INPUT -
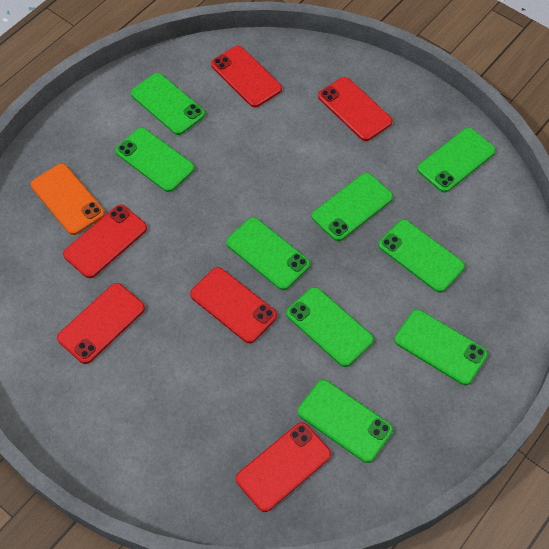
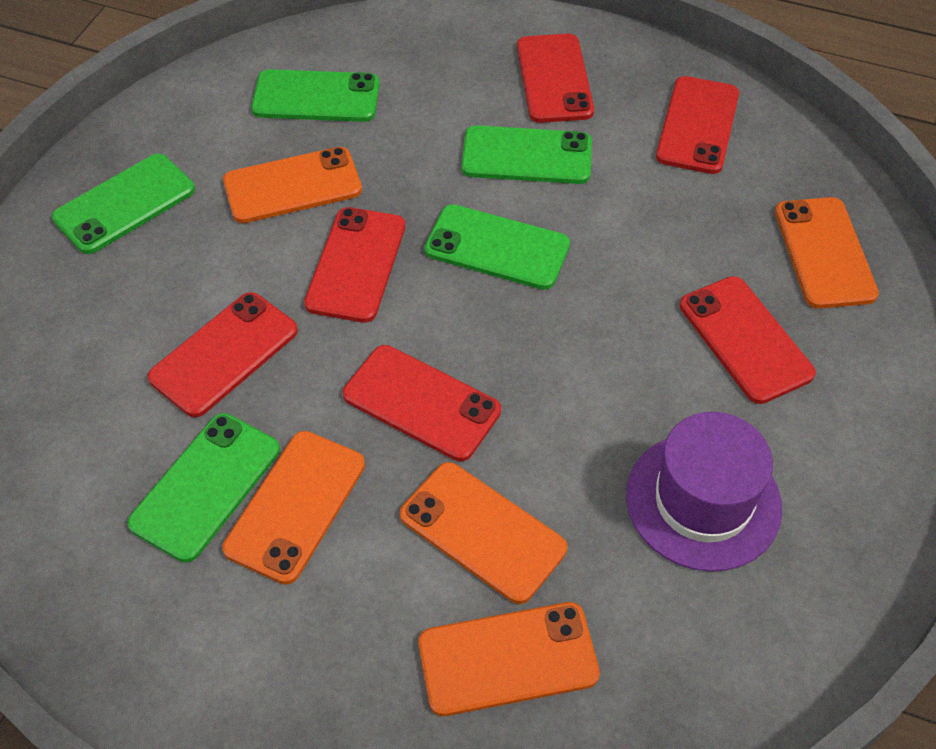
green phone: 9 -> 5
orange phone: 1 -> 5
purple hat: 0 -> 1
---
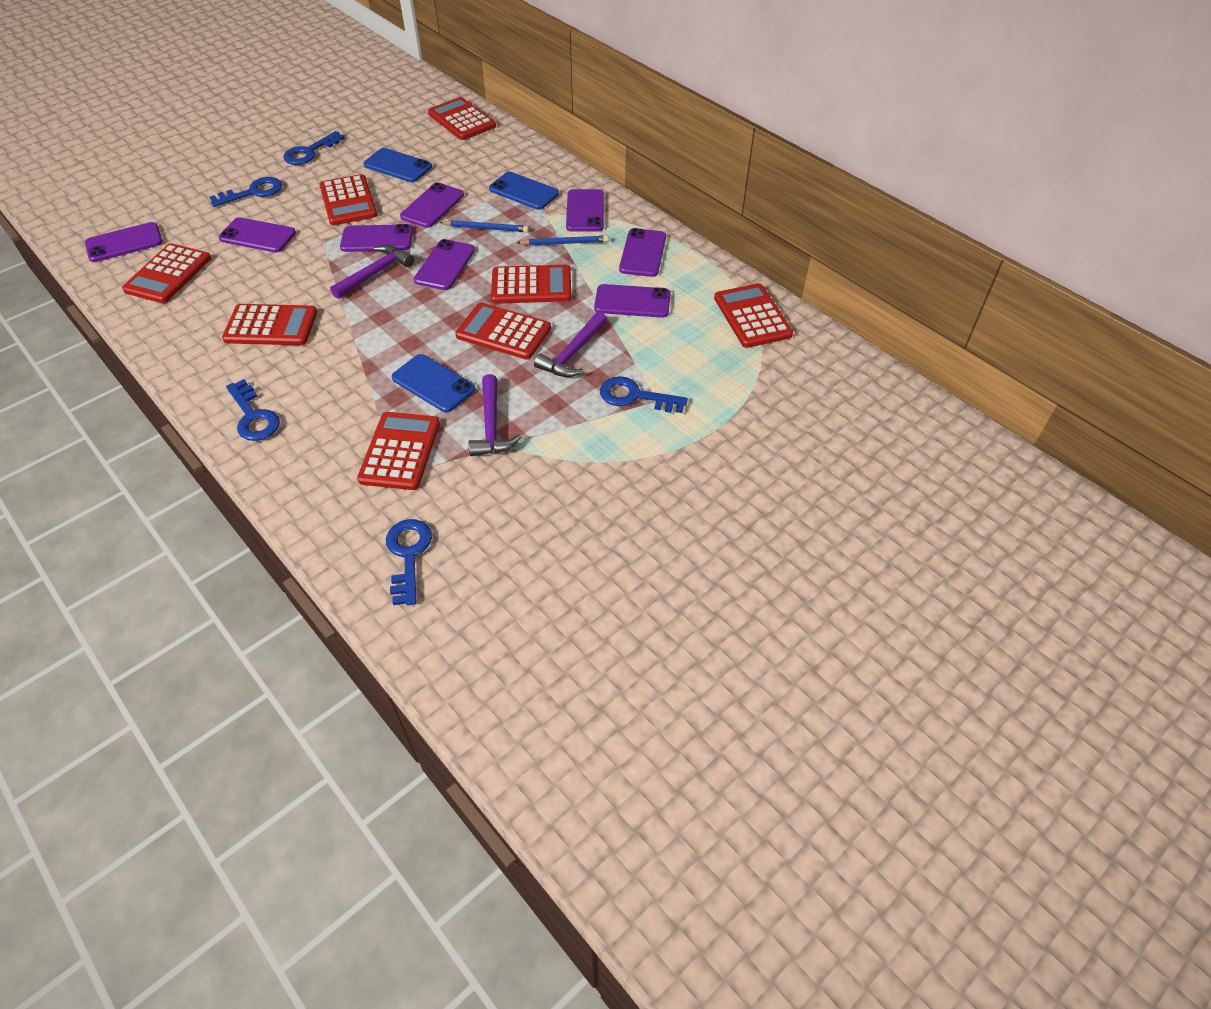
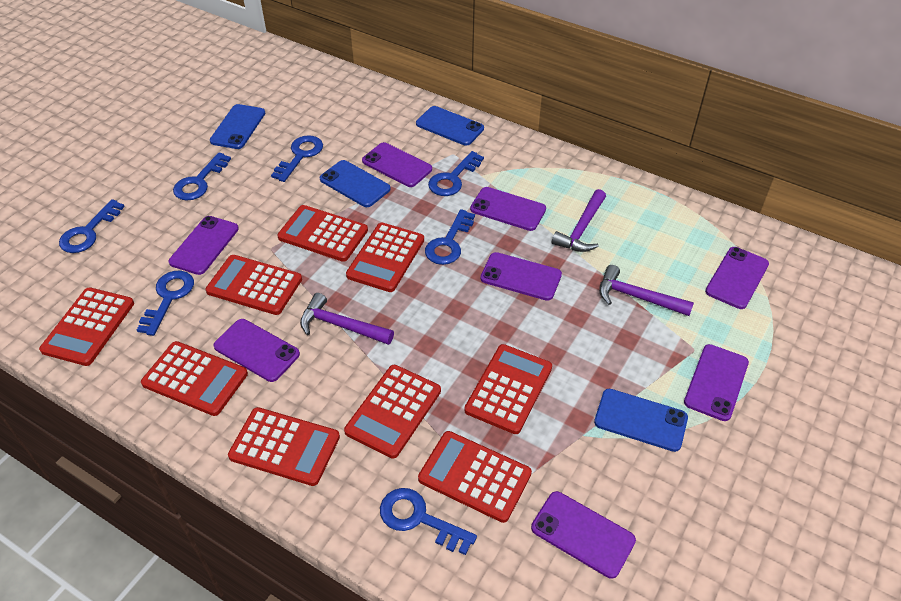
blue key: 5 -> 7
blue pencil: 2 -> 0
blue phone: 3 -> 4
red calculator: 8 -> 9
---
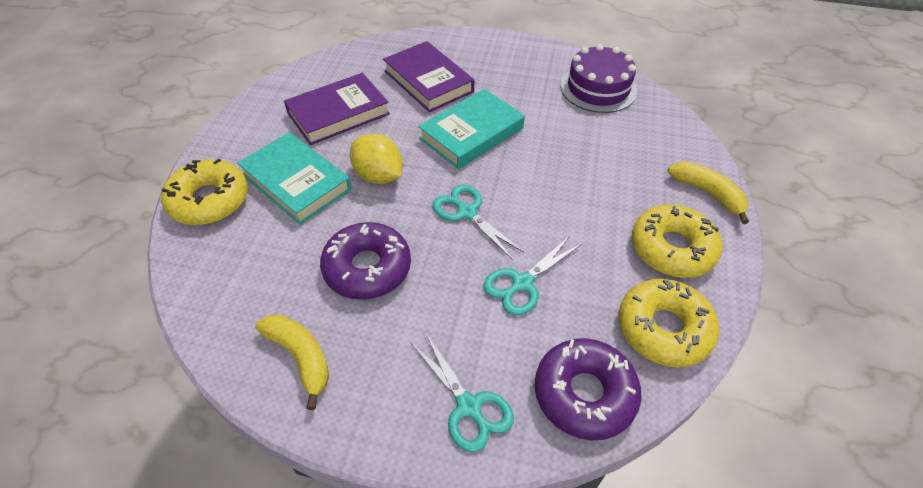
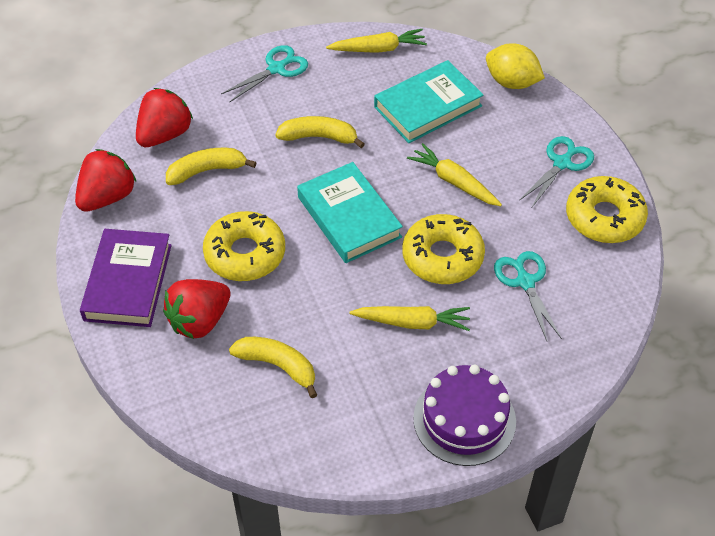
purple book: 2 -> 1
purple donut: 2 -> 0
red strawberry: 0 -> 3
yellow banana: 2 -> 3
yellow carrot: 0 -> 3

YOUR OBJECTIVE -
Count how many lines of the material hold the string "blue". Give the number and nothing more.

RESPONSE TO THE EXERCISE -
3